BEGIN Exercise input

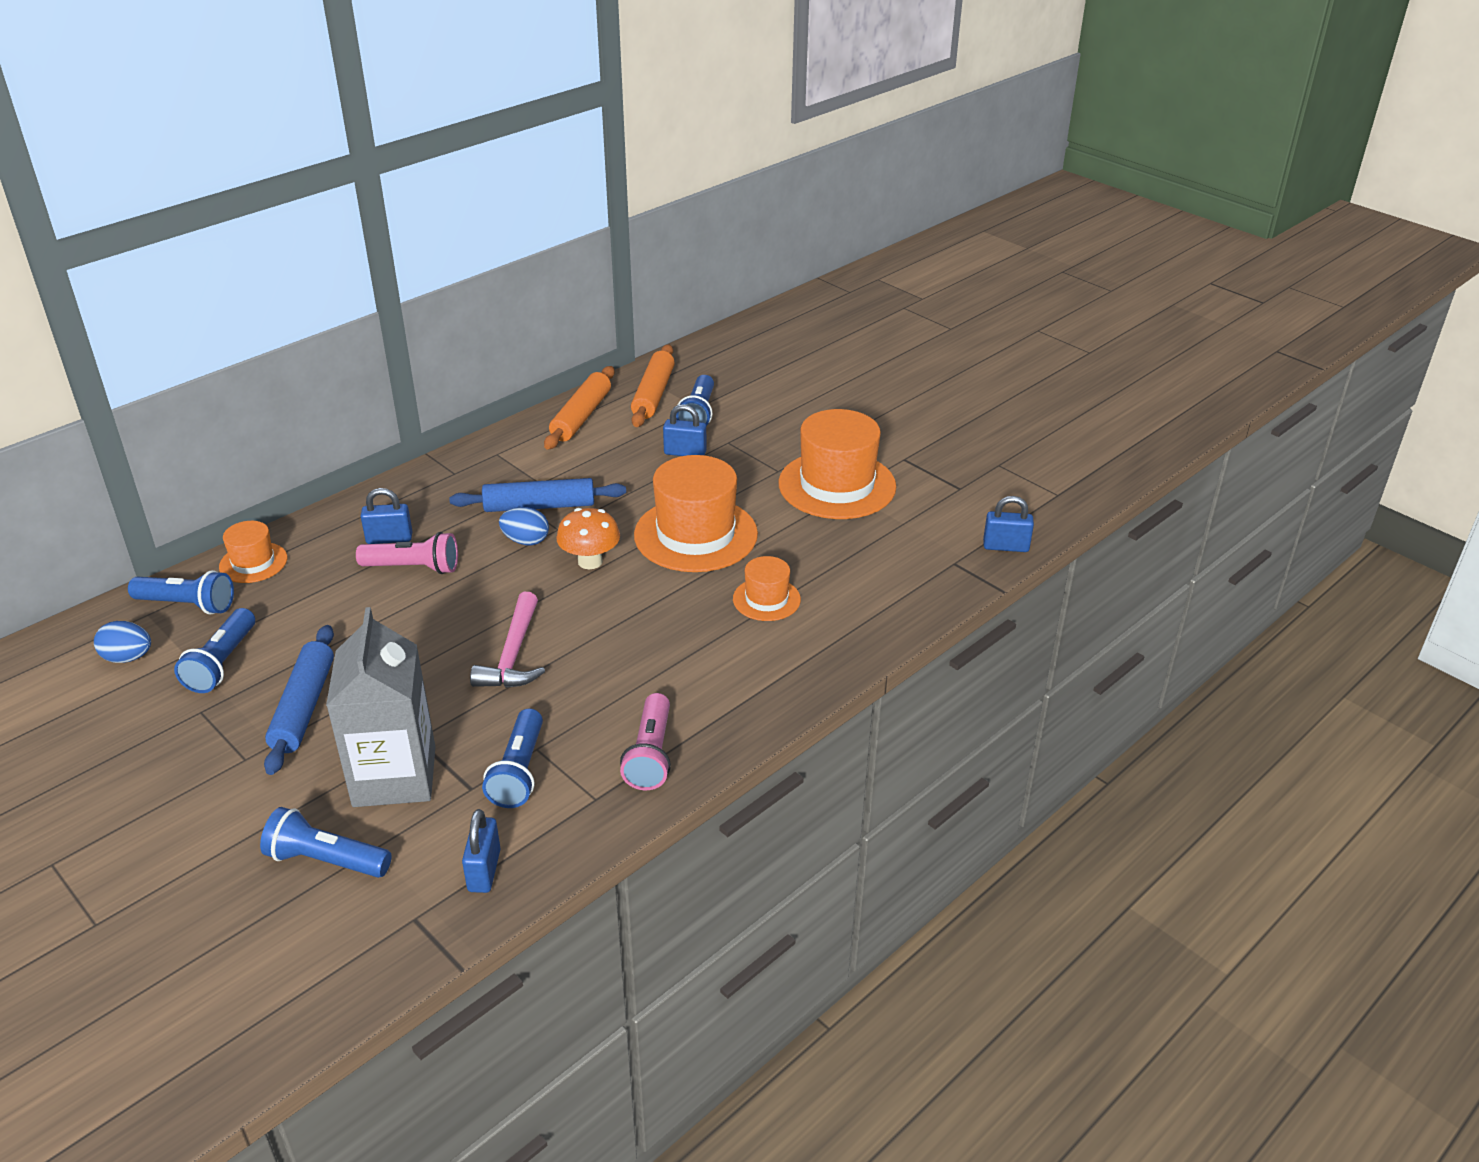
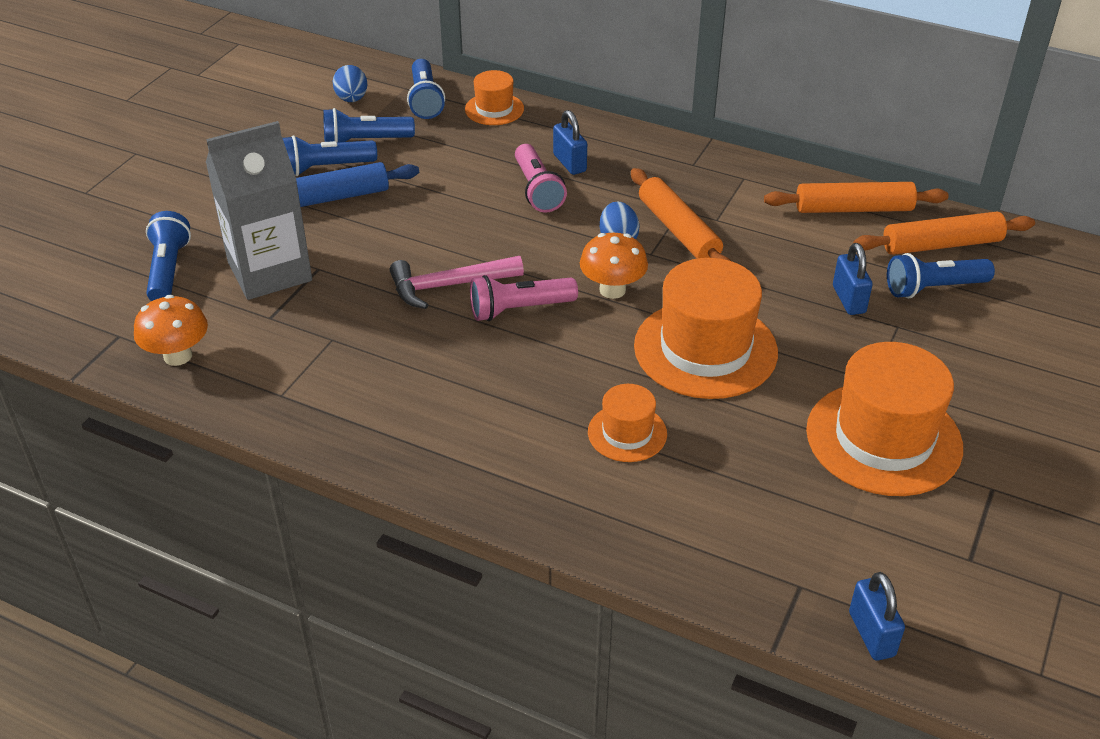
camera: 70 degrees right, 5 degrees up
(484, 870) = (178, 356): blue padlock -> orange mushroom
(519, 772) = (298, 338): blue flashlight -> blue flashlight (326, 168)
(539, 506) = (679, 231): blue rolling pin -> orange rolling pin
(650, 755) = (350, 414): pink flashlight -> pink flashlight (519, 309)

END Exercise input

● Task directions
Could you write out, unchanged, the line with "(519, 772) = (298, 338): blue" and every line after it in the data above?

● Completed task
(519, 772) = (298, 338): blue flashlight -> blue flashlight (326, 168)
(539, 506) = (679, 231): blue rolling pin -> orange rolling pin
(650, 755) = (350, 414): pink flashlight -> pink flashlight (519, 309)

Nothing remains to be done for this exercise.